→ **EXERCISE**:
Repeat the lines below exactly as written, please, from the line with "(415, 323) = (336, 522): turquoise" to the line with "(194, 224) = (541, 342): white", both lines included, and no others.

====== RECORD SET ======

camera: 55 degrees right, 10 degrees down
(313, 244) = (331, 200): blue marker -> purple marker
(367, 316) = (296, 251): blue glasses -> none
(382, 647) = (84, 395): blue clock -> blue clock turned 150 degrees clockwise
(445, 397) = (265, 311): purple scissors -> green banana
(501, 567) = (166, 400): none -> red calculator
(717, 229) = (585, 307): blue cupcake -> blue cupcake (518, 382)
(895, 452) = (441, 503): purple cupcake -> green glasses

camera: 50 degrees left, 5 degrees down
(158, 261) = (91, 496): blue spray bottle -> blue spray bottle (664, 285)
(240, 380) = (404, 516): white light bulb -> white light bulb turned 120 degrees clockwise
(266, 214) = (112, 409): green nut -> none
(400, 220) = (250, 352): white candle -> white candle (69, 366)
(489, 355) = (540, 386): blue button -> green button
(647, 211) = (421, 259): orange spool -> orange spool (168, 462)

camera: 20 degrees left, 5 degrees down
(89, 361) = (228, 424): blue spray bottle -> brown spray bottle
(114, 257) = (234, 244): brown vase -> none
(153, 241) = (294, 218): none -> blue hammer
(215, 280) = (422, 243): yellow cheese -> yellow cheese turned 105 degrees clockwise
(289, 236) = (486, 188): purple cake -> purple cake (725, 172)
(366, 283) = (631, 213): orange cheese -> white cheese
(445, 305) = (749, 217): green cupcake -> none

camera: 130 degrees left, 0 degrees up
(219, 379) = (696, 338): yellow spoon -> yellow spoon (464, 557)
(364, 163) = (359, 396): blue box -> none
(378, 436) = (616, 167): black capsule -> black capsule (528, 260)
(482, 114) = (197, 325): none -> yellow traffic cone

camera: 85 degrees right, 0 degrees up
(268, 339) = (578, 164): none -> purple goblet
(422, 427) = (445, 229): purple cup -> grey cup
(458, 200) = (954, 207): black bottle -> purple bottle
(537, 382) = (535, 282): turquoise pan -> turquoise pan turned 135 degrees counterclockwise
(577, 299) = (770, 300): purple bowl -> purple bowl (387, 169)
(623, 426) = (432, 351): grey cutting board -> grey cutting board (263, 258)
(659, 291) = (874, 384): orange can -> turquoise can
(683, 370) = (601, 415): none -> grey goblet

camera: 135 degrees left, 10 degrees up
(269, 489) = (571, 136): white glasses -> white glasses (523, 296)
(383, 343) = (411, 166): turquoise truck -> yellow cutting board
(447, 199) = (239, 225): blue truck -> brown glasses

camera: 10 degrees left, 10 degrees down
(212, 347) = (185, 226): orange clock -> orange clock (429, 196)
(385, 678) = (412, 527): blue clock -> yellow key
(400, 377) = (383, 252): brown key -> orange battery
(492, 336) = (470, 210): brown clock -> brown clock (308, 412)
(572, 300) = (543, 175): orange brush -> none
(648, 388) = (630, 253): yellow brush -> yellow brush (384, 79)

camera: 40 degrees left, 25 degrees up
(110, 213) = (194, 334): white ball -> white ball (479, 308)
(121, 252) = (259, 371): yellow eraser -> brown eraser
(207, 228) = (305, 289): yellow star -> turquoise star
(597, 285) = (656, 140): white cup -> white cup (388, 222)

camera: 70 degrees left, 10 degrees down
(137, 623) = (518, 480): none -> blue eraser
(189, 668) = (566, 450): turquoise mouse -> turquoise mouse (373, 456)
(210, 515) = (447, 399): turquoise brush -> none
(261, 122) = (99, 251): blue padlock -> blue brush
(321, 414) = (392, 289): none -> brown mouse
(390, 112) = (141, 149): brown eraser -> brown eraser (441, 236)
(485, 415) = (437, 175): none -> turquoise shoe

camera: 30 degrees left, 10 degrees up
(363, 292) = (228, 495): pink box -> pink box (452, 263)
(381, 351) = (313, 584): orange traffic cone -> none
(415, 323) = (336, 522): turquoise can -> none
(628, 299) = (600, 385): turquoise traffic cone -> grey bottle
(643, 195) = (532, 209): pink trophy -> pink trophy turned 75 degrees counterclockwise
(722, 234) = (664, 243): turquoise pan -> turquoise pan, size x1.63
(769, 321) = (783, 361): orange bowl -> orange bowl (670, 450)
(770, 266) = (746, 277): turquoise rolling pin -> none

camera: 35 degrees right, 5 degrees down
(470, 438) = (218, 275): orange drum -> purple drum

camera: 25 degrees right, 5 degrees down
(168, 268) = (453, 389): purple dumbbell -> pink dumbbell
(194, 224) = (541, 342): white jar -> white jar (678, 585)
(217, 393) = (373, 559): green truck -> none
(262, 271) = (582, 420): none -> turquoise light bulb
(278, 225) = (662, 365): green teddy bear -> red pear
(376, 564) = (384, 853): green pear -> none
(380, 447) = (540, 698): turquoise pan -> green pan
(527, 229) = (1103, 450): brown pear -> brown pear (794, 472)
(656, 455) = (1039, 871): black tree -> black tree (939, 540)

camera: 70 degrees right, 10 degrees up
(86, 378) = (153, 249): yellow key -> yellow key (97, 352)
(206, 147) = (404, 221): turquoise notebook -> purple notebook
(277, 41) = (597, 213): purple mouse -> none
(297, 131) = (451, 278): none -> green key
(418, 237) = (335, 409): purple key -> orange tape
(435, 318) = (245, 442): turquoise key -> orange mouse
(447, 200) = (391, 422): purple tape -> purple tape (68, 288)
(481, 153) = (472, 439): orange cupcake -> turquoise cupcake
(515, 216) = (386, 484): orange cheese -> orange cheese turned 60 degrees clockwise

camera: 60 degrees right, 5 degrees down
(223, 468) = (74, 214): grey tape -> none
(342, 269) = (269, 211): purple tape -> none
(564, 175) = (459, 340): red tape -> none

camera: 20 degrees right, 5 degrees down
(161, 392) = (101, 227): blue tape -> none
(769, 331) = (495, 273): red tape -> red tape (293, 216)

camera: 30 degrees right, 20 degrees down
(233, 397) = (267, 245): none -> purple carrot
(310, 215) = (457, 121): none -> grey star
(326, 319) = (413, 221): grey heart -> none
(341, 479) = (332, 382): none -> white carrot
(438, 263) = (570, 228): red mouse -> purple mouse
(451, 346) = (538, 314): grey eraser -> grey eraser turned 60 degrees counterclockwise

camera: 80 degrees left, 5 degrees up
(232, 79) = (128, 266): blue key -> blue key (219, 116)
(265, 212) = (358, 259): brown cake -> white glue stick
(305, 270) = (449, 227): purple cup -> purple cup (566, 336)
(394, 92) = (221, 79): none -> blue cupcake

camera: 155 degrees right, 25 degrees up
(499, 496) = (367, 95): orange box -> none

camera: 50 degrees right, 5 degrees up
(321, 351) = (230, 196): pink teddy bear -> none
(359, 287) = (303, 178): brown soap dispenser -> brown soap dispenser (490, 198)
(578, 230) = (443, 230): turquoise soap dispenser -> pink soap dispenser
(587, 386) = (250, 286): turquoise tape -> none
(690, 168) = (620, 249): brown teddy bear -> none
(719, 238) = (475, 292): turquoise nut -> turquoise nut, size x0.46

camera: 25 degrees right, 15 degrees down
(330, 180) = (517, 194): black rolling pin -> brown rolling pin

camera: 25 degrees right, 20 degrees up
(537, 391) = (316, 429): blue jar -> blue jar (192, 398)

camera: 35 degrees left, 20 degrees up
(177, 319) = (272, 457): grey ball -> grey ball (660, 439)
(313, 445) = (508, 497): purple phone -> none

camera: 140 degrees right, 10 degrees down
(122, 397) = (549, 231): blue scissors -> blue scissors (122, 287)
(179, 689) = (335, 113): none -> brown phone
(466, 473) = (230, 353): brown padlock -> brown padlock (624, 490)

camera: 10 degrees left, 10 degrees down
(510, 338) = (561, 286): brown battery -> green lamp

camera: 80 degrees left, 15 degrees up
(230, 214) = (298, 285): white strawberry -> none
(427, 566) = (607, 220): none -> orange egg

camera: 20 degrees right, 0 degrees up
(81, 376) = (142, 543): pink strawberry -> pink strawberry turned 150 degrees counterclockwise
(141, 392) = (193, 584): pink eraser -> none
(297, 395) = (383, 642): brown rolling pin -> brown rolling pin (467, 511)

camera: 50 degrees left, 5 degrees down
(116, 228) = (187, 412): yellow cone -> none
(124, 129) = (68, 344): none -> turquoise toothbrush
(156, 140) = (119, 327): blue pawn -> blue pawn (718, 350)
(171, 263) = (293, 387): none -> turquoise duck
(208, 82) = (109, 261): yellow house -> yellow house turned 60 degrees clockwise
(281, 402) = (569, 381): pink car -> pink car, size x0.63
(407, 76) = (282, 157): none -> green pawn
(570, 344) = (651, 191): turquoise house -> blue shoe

======

→ **SOLUTION TO THIS TASK**:
(415, 323) = (336, 522): turquoise can -> none
(628, 299) = (600, 385): turquoise traffic cone -> grey bottle
(643, 195) = (532, 209): pink trophy -> pink trophy turned 75 degrees counterclockwise
(722, 234) = (664, 243): turquoise pan -> turquoise pan, size x1.63
(769, 321) = (783, 361): orange bowl -> orange bowl (670, 450)
(770, 266) = (746, 277): turquoise rolling pin -> none

camera: 35 degrees right, 5 degrees down
(470, 438) = (218, 275): orange drum -> purple drum

camera: 25 degrees right, 5 degrees down
(168, 268) = (453, 389): purple dumbbell -> pink dumbbell
(194, 224) = (541, 342): white jar -> white jar (678, 585)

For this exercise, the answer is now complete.